Write out the lines of the material below exactly, beginning at the line with "brown cross: (11, 17)" and stopping after the line with "red arrow: (264, 345)", and leave out the pictures.
++++ Supplied material ++++
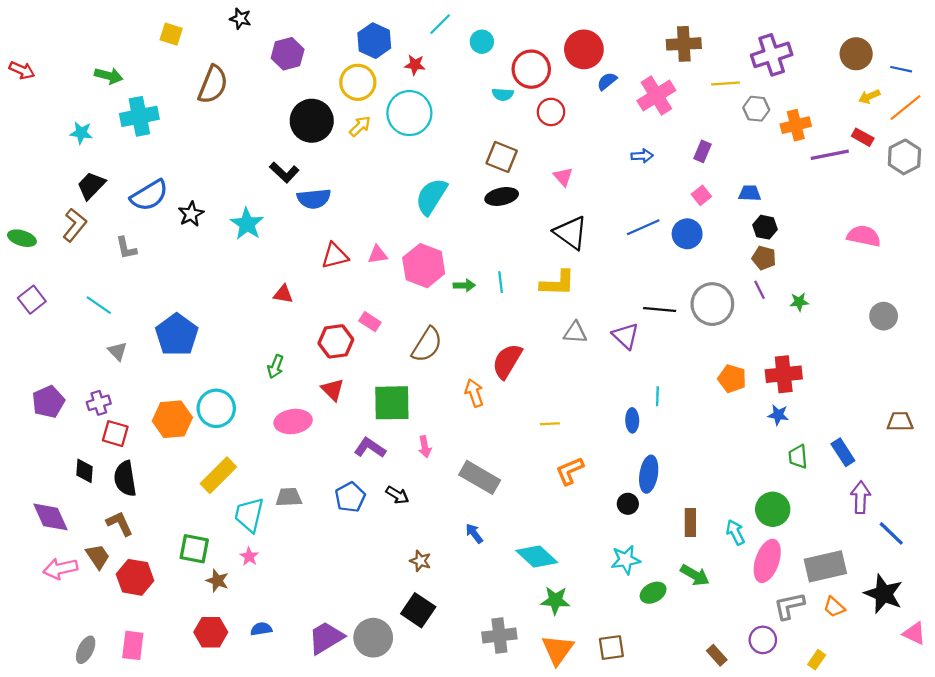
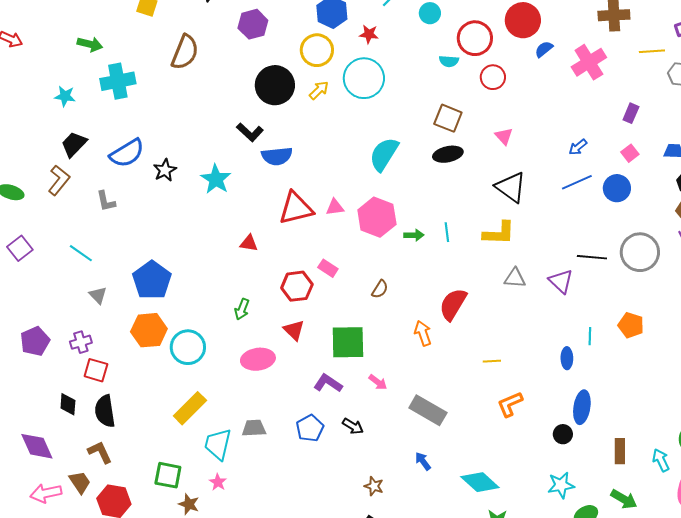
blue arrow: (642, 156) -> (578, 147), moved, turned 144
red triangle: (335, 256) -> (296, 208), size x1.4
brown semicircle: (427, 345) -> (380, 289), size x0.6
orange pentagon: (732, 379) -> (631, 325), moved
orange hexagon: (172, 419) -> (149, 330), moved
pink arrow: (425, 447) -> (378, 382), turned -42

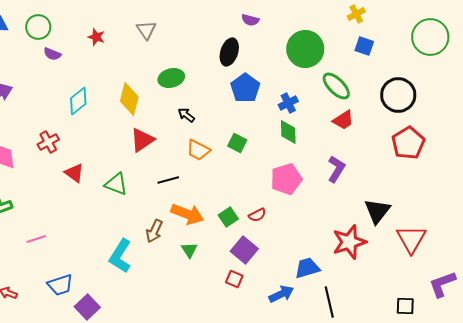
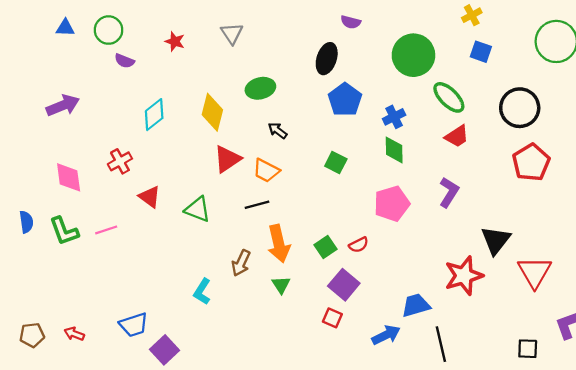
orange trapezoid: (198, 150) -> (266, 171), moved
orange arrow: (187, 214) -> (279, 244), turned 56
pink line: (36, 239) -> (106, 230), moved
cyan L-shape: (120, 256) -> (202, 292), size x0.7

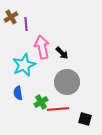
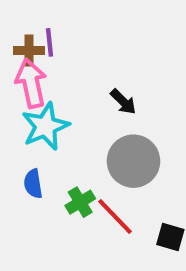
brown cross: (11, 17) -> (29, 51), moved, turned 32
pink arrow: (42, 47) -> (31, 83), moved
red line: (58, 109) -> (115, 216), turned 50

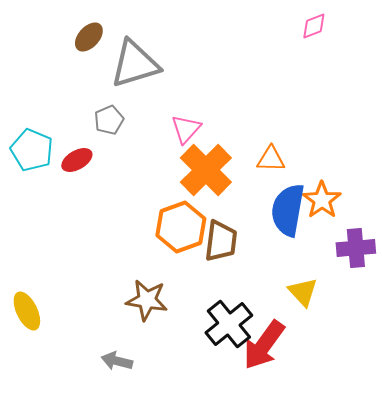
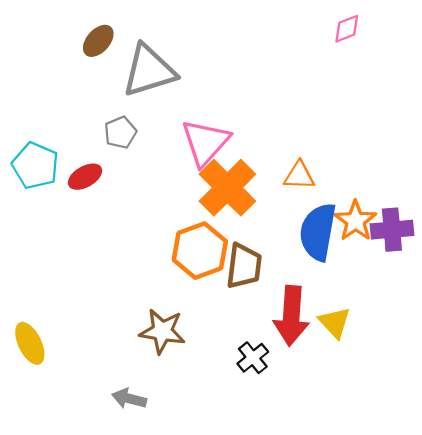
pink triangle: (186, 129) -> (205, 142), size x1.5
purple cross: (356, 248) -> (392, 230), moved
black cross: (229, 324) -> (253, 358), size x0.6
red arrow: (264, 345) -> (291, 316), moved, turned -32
++++
++++ Supplied material ++++
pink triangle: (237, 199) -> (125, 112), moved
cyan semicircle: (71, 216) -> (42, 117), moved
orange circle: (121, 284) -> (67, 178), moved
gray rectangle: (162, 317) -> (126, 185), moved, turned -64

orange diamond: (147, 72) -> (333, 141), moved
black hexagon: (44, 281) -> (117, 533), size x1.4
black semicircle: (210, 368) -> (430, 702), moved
++++
## Exercise answer
brown cross: (11, 17) -> (29, 51), moved, turned 32
pink arrow: (42, 47) -> (31, 83), moved
red line: (58, 109) -> (115, 216), turned 50

pink triangle: (186, 129) -> (205, 142), size x1.5
purple cross: (356, 248) -> (392, 230), moved
black cross: (229, 324) -> (253, 358), size x0.6
red arrow: (264, 345) -> (291, 316), moved, turned -32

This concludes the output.